# Raw records
-- START --

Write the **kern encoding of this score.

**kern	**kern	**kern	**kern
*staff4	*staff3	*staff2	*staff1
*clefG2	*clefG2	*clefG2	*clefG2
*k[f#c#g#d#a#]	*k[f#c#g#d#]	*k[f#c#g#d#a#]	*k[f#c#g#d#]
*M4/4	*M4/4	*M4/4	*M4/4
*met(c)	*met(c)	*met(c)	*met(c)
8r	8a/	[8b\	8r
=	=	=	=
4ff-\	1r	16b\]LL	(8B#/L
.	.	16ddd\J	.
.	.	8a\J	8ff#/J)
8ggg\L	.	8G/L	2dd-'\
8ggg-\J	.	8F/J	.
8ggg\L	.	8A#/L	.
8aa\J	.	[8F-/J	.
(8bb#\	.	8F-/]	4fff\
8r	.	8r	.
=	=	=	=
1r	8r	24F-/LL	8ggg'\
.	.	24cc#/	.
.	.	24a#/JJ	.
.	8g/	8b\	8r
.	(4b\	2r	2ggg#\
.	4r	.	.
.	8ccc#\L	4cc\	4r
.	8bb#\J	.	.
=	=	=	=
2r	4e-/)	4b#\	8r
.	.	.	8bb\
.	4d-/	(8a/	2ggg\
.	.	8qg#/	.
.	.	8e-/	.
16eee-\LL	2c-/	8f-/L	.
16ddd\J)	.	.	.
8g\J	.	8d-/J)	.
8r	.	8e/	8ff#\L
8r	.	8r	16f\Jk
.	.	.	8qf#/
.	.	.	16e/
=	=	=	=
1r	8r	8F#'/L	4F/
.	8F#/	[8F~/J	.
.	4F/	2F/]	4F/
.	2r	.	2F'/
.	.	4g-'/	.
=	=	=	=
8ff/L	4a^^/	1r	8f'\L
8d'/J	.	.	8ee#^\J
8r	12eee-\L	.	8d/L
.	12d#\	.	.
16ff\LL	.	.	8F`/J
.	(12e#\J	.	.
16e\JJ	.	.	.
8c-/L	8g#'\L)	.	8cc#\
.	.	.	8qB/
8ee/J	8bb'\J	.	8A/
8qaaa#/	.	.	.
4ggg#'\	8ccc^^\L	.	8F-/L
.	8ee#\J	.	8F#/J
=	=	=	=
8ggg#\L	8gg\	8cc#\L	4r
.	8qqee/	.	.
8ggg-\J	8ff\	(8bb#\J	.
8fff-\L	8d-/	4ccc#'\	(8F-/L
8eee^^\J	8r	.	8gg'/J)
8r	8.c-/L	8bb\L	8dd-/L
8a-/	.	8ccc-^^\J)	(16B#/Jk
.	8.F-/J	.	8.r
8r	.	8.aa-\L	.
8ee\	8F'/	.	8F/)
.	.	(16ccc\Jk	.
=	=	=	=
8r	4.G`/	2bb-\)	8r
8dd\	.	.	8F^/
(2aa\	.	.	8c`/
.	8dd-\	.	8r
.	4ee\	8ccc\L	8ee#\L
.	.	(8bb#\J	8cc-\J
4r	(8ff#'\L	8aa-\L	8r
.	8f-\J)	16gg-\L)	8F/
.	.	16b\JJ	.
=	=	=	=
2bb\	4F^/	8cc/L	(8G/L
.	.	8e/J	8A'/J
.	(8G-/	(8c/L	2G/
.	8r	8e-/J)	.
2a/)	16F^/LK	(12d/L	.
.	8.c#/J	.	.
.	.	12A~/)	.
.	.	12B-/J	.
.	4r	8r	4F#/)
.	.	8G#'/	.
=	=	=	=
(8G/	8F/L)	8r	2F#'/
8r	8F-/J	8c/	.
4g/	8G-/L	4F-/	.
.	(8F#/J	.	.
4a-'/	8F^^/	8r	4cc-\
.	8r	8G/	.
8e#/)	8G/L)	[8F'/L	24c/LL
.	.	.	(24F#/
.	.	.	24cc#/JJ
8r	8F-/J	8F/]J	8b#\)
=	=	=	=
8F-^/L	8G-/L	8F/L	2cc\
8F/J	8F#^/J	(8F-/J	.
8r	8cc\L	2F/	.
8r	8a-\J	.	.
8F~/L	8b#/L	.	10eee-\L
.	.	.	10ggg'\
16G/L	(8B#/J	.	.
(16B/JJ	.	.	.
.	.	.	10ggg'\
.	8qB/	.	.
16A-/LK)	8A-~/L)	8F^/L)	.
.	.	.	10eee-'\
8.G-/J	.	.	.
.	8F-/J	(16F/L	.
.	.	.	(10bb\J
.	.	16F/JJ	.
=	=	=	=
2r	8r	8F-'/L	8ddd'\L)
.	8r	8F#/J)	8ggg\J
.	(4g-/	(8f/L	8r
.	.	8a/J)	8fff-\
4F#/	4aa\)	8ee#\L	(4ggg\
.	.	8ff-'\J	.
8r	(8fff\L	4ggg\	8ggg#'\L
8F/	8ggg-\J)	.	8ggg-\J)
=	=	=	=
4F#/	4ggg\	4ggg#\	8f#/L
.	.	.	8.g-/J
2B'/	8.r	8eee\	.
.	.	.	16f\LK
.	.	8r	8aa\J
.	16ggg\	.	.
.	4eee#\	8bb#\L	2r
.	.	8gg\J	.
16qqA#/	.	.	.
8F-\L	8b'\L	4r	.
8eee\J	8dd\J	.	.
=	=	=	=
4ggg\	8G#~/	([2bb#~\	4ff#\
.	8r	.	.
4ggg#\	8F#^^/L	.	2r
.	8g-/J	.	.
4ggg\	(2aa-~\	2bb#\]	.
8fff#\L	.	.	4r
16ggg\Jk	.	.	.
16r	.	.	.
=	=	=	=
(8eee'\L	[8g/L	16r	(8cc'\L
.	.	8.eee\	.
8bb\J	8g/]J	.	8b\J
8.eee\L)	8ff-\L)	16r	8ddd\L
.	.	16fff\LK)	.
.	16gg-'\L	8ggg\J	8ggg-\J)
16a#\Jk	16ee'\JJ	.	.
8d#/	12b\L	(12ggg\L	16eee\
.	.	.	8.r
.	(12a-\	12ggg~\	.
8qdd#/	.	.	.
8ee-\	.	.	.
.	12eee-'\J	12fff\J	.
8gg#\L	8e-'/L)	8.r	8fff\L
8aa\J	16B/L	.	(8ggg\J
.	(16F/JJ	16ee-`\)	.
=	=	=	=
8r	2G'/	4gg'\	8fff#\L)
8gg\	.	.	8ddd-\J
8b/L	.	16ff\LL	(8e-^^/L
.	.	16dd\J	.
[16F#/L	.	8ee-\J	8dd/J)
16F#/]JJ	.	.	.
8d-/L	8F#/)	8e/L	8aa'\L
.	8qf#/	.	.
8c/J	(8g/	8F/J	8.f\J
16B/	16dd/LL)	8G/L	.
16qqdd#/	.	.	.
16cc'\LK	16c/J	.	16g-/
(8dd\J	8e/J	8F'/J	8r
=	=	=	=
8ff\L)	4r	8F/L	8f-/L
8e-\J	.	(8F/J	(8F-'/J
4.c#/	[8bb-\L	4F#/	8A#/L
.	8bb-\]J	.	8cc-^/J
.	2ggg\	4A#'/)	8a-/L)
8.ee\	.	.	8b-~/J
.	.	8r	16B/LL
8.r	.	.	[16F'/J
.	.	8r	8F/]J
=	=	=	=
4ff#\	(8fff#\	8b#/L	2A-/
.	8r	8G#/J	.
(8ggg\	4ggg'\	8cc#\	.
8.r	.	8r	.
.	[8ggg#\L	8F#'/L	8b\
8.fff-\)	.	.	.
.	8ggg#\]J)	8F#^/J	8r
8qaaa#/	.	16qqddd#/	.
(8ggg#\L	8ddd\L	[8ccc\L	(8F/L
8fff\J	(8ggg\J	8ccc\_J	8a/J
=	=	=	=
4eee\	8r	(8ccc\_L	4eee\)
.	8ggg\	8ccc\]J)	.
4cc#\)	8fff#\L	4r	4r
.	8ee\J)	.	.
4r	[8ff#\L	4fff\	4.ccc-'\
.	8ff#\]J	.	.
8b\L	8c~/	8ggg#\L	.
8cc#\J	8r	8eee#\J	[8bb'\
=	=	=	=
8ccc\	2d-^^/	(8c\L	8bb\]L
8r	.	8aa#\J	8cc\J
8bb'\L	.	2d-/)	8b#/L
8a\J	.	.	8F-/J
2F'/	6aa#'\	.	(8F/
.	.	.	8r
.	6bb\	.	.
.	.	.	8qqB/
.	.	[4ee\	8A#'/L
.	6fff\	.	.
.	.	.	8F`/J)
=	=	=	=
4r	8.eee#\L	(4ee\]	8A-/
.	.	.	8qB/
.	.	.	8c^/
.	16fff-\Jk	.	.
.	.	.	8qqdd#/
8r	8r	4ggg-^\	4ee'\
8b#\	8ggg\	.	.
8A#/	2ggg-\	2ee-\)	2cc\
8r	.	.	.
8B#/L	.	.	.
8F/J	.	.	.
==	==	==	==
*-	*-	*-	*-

-- END --

# GOAL
Select each line in the items above that contains the string "kern".

# RESPONSE TO THE EXERCISE
Write the **kern encoding of this score.
**kern	**kern	**kern	**kern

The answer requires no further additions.